> [PROBLEM TO WORK ON]:
Determine the number of lines in the following entries that hold the word "teddy". Give only that number.

> [TASK MATERIAL]:
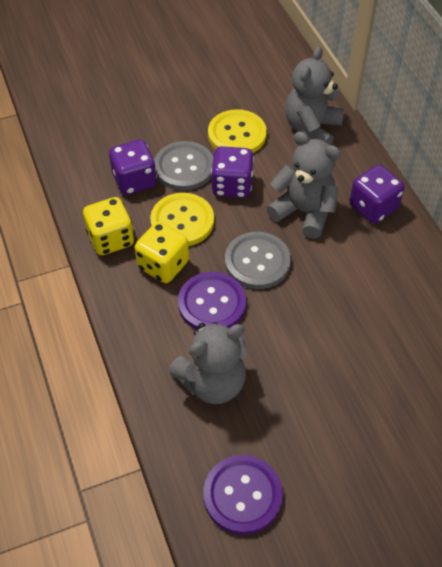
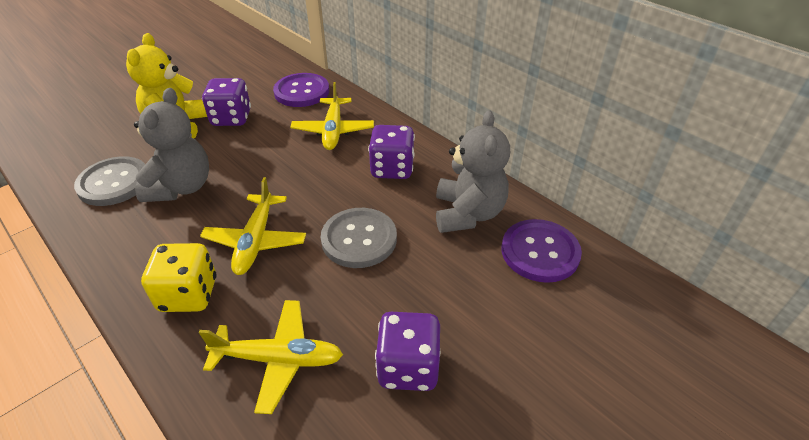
grey teddy bear: 3 -> 2
yellow button: 2 -> 0
yellow dice: 2 -> 1
yellow plane: 0 -> 3
yellow teddy bear: 0 -> 1

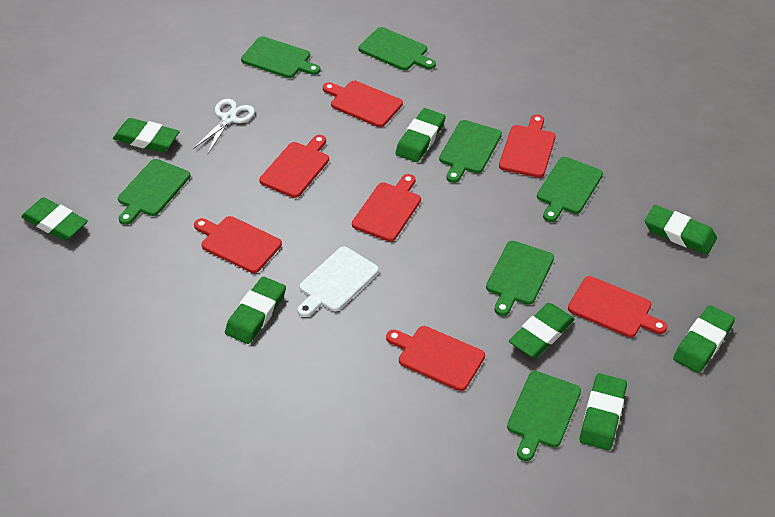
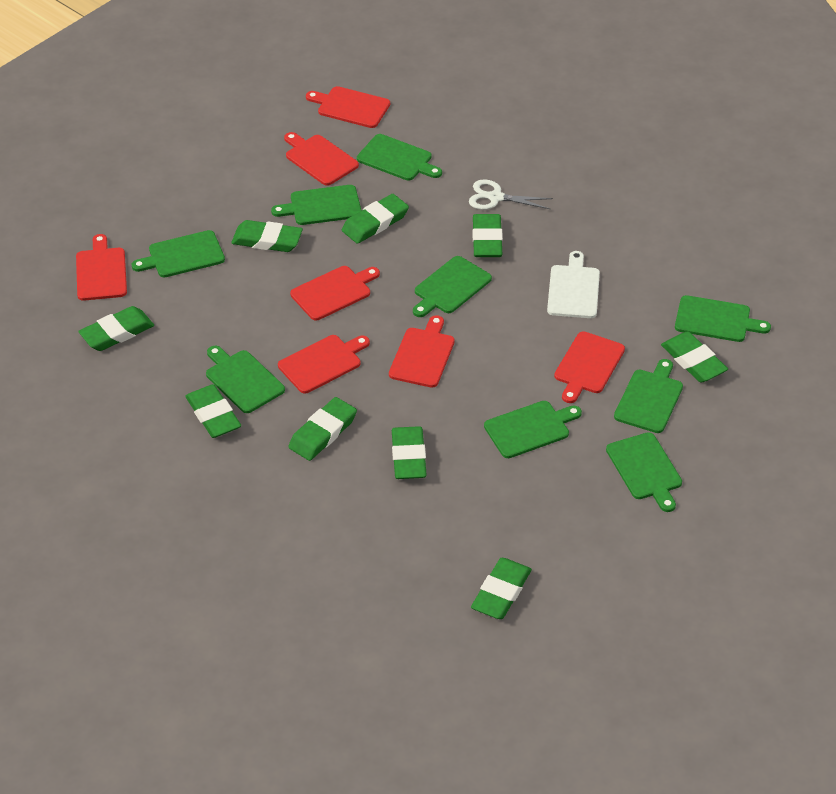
green cutting board: 7 -> 9
green eraser: 8 -> 9

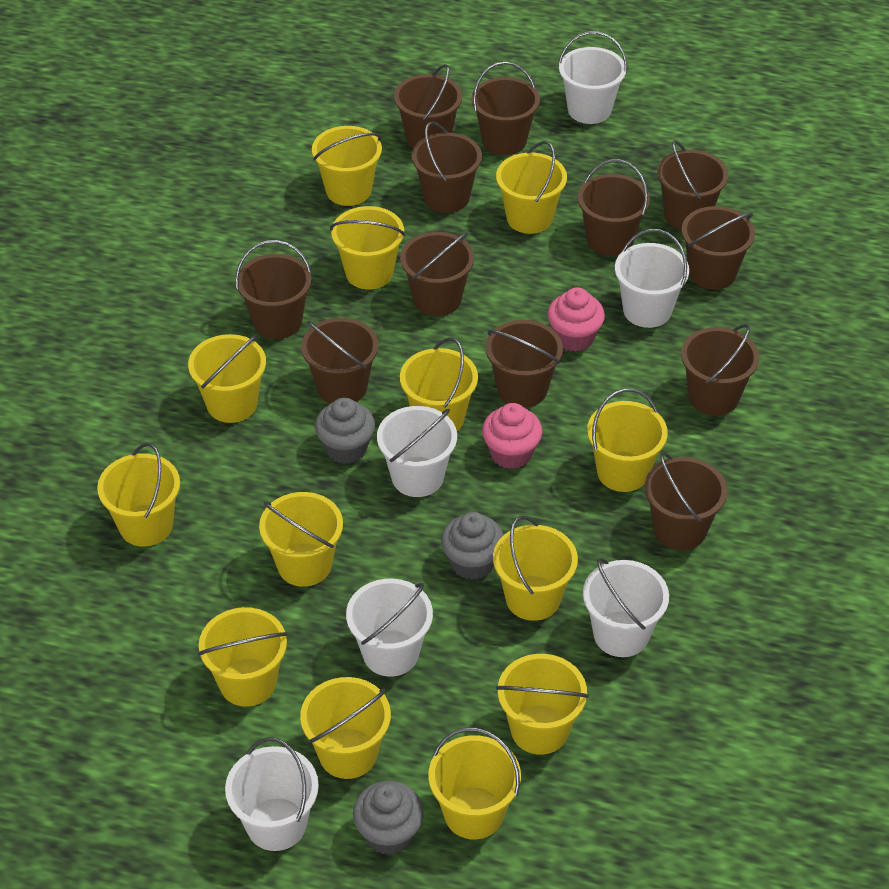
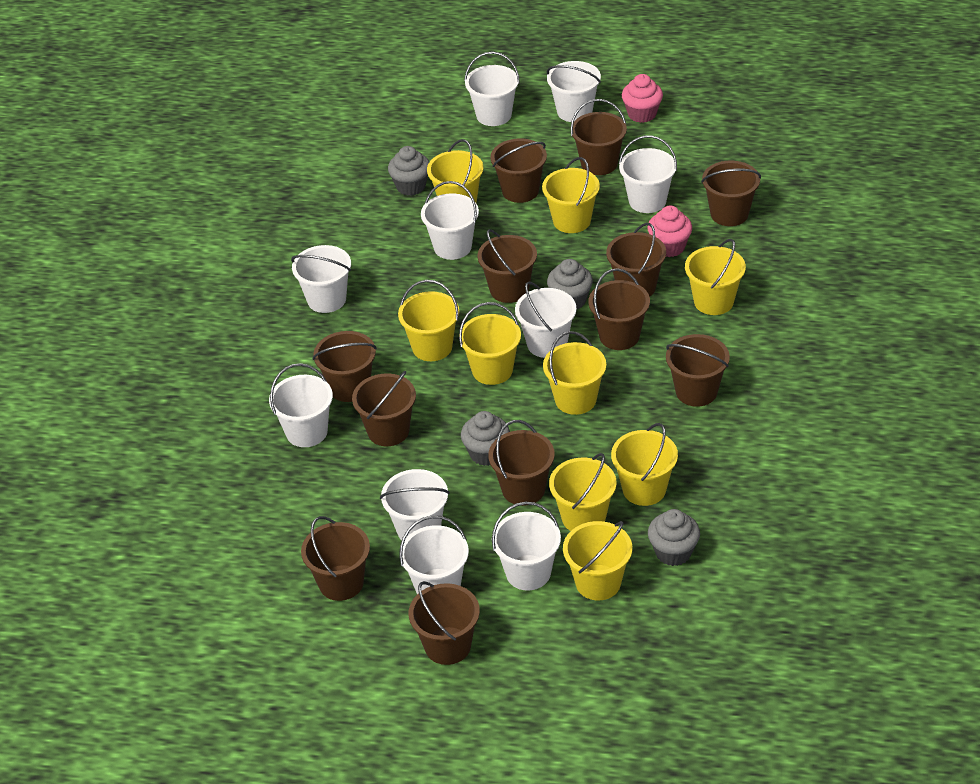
grey cupcake: 3 -> 4
white bucket: 6 -> 10
yellow bucket: 13 -> 9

> [REPLY TO THE EXERCISE]:
2